**Supplied records**:
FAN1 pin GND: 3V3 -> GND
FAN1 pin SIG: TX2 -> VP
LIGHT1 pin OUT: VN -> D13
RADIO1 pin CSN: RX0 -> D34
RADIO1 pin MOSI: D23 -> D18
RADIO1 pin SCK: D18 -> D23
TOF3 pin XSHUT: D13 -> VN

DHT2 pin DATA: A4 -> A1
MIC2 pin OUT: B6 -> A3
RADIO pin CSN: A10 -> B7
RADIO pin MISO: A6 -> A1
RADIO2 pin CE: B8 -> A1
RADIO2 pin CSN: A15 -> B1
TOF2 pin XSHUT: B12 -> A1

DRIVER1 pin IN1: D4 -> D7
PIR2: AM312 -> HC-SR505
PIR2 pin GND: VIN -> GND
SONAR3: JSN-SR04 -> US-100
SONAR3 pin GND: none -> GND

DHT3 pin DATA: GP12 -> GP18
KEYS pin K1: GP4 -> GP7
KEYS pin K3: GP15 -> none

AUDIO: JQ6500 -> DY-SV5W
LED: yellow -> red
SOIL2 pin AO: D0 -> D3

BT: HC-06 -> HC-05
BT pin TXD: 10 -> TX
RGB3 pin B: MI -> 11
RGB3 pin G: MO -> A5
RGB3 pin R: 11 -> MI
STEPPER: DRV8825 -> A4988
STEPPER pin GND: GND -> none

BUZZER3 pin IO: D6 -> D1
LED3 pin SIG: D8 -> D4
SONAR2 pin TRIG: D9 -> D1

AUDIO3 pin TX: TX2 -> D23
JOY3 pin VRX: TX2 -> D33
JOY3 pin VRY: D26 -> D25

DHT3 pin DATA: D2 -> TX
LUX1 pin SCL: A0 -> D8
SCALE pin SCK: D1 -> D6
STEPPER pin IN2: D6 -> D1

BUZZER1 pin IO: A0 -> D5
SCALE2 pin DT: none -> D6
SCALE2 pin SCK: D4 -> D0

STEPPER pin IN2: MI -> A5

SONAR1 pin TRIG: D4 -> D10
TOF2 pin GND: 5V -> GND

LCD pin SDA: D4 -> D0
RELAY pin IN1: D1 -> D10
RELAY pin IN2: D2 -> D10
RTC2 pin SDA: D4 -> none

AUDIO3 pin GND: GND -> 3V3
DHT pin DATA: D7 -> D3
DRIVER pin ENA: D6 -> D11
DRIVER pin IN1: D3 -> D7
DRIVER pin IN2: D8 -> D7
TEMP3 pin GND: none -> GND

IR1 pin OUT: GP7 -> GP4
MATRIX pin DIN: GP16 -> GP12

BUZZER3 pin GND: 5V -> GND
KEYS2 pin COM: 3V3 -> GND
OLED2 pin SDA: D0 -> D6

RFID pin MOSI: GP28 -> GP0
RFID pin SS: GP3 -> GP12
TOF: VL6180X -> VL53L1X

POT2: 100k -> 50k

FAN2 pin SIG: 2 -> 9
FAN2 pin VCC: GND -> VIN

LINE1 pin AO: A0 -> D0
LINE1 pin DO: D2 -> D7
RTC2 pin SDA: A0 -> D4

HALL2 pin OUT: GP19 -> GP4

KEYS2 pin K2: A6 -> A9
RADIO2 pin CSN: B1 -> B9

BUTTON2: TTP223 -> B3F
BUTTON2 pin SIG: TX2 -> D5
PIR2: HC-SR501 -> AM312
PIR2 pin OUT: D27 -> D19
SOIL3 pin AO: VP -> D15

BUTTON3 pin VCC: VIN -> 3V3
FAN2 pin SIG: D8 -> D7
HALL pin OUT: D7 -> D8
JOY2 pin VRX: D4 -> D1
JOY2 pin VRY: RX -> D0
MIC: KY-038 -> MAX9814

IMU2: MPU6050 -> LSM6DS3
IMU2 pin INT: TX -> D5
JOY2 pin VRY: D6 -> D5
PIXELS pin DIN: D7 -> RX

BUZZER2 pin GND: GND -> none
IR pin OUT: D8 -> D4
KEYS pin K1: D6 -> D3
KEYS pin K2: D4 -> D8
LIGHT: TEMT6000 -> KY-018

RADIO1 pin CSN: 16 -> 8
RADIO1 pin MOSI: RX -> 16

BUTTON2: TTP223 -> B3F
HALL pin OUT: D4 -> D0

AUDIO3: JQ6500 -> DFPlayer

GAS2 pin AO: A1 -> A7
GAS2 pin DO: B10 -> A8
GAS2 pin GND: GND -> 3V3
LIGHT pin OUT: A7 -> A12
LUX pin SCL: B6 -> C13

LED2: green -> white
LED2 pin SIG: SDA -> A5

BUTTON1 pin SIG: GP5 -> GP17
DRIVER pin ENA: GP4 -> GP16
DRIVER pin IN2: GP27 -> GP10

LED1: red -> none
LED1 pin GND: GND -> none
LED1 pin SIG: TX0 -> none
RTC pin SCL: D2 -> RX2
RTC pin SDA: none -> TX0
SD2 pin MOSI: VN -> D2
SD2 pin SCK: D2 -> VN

**What you have to do**:
Retype the records, line for line.

**Solution to this task**:
FAN1 pin GND: 3V3 -> GND
FAN1 pin SIG: TX2 -> VP
LIGHT1 pin OUT: VN -> D13
RADIO1 pin CSN: RX0 -> D34
RADIO1 pin MOSI: D23 -> D18
RADIO1 pin SCK: D18 -> D23
TOF3 pin XSHUT: D13 -> VN

DHT2 pin DATA: A4 -> A1
MIC2 pin OUT: B6 -> A3
RADIO pin CSN: A10 -> B7
RADIO pin MISO: A6 -> A1
RADIO2 pin CE: B8 -> A1
RADIO2 pin CSN: A15 -> B1
TOF2 pin XSHUT: B12 -> A1

DRIVER1 pin IN1: D4 -> D7
PIR2: AM312 -> HC-SR505
PIR2 pin GND: VIN -> GND
SONAR3: JSN-SR04 -> US-100
SONAR3 pin GND: none -> GND

DHT3 pin DATA: GP12 -> GP18
KEYS pin K1: GP4 -> GP7
KEYS pin K3: GP15 -> none

AUDIO: JQ6500 -> DY-SV5W
LED: yellow -> red
SOIL2 pin AO: D0 -> D3

BT: HC-06 -> HC-05
BT pin TXD: 10 -> TX
RGB3 pin B: MI -> 11
RGB3 pin G: MO -> A5
RGB3 pin R: 11 -> MI
STEPPER: DRV8825 -> A4988
STEPPER pin GND: GND -> none

BUZZER3 pin IO: D6 -> D1
LED3 pin SIG: D8 -> D4
SONAR2 pin TRIG: D9 -> D1

AUDIO3 pin TX: TX2 -> D23
JOY3 pin VRX: TX2 -> D33
JOY3 pin VRY: D26 -> D25

DHT3 pin DATA: D2 -> TX
LUX1 pin SCL: A0 -> D8
SCALE pin SCK: D1 -> D6
STEPPER pin IN2: D6 -> D1

BUZZER1 pin IO: A0 -> D5
SCALE2 pin DT: none -> D6
SCALE2 pin SCK: D4 -> D0

STEPPER pin IN2: MI -> A5

SONAR1 pin TRIG: D4 -> D10
TOF2 pin GND: 5V -> GND

LCD pin SDA: D4 -> D0
RELAY pin IN1: D1 -> D10
RELAY pin IN2: D2 -> D10
RTC2 pin SDA: D4 -> none

AUDIO3 pin GND: GND -> 3V3
DHT pin DATA: D7 -> D3
DRIVER pin ENA: D6 -> D11
DRIVER pin IN1: D3 -> D7
DRIVER pin IN2: D8 -> D7
TEMP3 pin GND: none -> GND

IR1 pin OUT: GP7 -> GP4
MATRIX pin DIN: GP16 -> GP12

BUZZER3 pin GND: 5V -> GND
KEYS2 pin COM: 3V3 -> GND
OLED2 pin SDA: D0 -> D6

RFID pin MOSI: GP28 -> GP0
RFID pin SS: GP3 -> GP12
TOF: VL6180X -> VL53L1X

POT2: 100k -> 50k

FAN2 pin SIG: 2 -> 9
FAN2 pin VCC: GND -> VIN

LINE1 pin AO: A0 -> D0
LINE1 pin DO: D2 -> D7
RTC2 pin SDA: A0 -> D4

HALL2 pin OUT: GP19 -> GP4

KEYS2 pin K2: A6 -> A9
RADIO2 pin CSN: B1 -> B9

BUTTON2: TTP223 -> B3F
BUTTON2 pin SIG: TX2 -> D5
PIR2: HC-SR501 -> AM312
PIR2 pin OUT: D27 -> D19
SOIL3 pin AO: VP -> D15

BUTTON3 pin VCC: VIN -> 3V3
FAN2 pin SIG: D8 -> D7
HALL pin OUT: D7 -> D8
JOY2 pin VRX: D4 -> D1
JOY2 pin VRY: RX -> D0
MIC: KY-038 -> MAX9814

IMU2: MPU6050 -> LSM6DS3
IMU2 pin INT: TX -> D5
JOY2 pin VRY: D6 -> D5
PIXELS pin DIN: D7 -> RX

BUZZER2 pin GND: GND -> none
IR pin OUT: D8 -> D4
KEYS pin K1: D6 -> D3
KEYS pin K2: D4 -> D8
LIGHT: TEMT6000 -> KY-018

RADIO1 pin CSN: 16 -> 8
RADIO1 pin MOSI: RX -> 16

BUTTON2: TTP223 -> B3F
HALL pin OUT: D4 -> D0

AUDIO3: JQ6500 -> DFPlayer

GAS2 pin AO: A1 -> A7
GAS2 pin DO: B10 -> A8
GAS2 pin GND: GND -> 3V3
LIGHT pin OUT: A7 -> A12
LUX pin SCL: B6 -> C13

LED2: green -> white
LED2 pin SIG: SDA -> A5

BUTTON1 pin SIG: GP5 -> GP17
DRIVER pin ENA: GP4 -> GP16
DRIVER pin IN2: GP27 -> GP10

LED1: red -> none
LED1 pin GND: GND -> none
LED1 pin SIG: TX0 -> none
RTC pin SCL: D2 -> RX2
RTC pin SDA: none -> TX0
SD2 pin MOSI: VN -> D2
SD2 pin SCK: D2 -> VN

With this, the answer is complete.